EXERCISE GOAL:
In the entries below, the lines from the one with "GAS3 pin AO: A1 -> A3" through the one with "RTC pin SDA: RX -> D2" are to be copied exactly; both ends count.

EXERCISE INPUT:
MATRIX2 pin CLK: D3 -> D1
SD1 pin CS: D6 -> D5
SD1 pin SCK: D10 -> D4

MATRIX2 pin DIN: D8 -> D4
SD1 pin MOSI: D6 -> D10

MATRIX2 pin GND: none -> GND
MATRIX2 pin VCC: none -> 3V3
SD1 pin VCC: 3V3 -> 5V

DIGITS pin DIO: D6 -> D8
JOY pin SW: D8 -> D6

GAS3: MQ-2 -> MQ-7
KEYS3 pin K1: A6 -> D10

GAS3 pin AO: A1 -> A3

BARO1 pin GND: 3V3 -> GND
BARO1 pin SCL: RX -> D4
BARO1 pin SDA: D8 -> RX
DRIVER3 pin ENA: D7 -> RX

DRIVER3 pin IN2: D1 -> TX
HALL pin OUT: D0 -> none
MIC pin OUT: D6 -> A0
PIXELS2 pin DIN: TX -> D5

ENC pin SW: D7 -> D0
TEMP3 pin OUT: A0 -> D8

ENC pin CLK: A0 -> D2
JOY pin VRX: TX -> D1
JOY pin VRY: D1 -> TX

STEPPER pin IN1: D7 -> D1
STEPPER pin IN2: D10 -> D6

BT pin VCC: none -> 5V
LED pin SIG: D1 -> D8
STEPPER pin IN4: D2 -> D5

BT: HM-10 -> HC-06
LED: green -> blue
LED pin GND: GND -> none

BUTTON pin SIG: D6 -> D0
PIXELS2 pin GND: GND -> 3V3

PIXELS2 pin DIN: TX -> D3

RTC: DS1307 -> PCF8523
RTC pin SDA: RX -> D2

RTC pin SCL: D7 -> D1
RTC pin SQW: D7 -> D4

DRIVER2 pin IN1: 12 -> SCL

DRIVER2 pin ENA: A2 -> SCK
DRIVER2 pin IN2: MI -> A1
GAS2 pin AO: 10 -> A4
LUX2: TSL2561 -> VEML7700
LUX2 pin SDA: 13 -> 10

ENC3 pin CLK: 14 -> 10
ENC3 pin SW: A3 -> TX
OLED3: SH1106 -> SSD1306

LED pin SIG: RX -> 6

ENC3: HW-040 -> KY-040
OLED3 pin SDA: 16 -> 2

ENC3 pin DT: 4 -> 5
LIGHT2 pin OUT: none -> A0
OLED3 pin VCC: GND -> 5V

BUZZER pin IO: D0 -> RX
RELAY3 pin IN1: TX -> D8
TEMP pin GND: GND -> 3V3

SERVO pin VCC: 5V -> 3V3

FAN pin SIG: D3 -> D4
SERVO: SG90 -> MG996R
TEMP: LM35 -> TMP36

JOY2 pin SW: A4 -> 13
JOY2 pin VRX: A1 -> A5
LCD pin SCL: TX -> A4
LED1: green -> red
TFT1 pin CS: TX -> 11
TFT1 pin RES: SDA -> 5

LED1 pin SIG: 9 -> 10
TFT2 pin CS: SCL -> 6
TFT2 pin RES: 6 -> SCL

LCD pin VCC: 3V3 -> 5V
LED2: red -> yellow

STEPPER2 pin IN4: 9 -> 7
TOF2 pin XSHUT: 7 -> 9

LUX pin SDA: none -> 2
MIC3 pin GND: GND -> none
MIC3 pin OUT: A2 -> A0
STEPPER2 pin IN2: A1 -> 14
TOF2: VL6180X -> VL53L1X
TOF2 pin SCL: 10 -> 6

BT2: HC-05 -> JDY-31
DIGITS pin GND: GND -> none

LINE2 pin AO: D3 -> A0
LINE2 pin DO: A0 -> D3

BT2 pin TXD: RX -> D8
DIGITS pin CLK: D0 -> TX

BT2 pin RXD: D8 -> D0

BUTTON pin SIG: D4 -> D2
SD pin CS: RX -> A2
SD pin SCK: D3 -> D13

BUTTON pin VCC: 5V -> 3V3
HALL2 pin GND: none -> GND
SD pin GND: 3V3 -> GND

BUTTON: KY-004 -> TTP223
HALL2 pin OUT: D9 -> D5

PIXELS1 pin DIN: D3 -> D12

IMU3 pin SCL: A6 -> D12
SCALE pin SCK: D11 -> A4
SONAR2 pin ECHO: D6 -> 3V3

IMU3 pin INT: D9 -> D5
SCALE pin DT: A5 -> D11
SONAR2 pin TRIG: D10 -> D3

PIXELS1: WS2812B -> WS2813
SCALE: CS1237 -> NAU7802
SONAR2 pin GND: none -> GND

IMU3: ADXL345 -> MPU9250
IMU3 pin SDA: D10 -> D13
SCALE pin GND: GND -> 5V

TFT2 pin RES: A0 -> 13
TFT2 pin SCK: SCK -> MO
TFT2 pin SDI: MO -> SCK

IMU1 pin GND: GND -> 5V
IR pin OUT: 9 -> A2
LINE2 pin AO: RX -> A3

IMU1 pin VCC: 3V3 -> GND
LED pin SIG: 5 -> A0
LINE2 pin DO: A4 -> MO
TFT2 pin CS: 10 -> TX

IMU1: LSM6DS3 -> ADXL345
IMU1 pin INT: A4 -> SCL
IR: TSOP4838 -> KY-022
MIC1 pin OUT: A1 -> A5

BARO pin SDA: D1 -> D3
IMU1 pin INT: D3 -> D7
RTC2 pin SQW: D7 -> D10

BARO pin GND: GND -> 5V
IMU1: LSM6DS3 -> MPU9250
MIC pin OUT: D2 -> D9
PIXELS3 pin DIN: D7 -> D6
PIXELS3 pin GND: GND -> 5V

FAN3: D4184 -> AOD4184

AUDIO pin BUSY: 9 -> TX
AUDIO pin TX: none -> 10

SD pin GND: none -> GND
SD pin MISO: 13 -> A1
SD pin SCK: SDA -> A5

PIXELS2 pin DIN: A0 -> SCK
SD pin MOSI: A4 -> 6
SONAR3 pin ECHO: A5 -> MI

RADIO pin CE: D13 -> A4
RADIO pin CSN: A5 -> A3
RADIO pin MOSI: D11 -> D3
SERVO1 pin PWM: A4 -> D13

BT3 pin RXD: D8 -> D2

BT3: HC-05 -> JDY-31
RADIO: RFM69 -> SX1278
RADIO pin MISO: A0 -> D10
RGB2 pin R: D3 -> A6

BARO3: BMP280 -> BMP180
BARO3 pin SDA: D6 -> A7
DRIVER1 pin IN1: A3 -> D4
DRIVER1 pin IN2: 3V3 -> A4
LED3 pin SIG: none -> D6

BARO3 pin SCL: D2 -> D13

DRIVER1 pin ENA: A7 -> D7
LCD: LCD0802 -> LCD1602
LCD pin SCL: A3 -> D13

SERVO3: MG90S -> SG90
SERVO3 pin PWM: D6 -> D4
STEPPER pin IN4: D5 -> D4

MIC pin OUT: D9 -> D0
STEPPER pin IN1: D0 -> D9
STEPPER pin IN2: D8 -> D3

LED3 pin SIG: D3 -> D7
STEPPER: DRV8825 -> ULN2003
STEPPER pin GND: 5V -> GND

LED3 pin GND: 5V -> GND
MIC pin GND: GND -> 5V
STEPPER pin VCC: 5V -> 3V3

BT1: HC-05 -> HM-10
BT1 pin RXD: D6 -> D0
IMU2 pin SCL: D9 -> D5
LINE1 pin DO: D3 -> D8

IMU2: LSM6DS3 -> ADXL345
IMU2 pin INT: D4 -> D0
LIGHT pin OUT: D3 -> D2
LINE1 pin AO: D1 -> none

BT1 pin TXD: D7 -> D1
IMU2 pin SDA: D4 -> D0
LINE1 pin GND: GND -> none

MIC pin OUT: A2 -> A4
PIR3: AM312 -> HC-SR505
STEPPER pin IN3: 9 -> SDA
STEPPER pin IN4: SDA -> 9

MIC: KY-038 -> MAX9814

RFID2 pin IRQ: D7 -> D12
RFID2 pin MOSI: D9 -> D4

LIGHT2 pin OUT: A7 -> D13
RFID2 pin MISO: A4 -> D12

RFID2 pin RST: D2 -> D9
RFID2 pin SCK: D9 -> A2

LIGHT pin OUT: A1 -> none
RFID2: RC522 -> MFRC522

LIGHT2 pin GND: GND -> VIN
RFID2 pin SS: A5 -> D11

OUTPUT FOR THIS EXERCISE:
GAS3 pin AO: A1 -> A3

BARO1 pin GND: 3V3 -> GND
BARO1 pin SCL: RX -> D4
BARO1 pin SDA: D8 -> RX
DRIVER3 pin ENA: D7 -> RX

DRIVER3 pin IN2: D1 -> TX
HALL pin OUT: D0 -> none
MIC pin OUT: D6 -> A0
PIXELS2 pin DIN: TX -> D5

ENC pin SW: D7 -> D0
TEMP3 pin OUT: A0 -> D8

ENC pin CLK: A0 -> D2
JOY pin VRX: TX -> D1
JOY pin VRY: D1 -> TX

STEPPER pin IN1: D7 -> D1
STEPPER pin IN2: D10 -> D6

BT pin VCC: none -> 5V
LED pin SIG: D1 -> D8
STEPPER pin IN4: D2 -> D5

BT: HM-10 -> HC-06
LED: green -> blue
LED pin GND: GND -> none

BUTTON pin SIG: D6 -> D0
PIXELS2 pin GND: GND -> 3V3

PIXELS2 pin DIN: TX -> D3

RTC: DS1307 -> PCF8523
RTC pin SDA: RX -> D2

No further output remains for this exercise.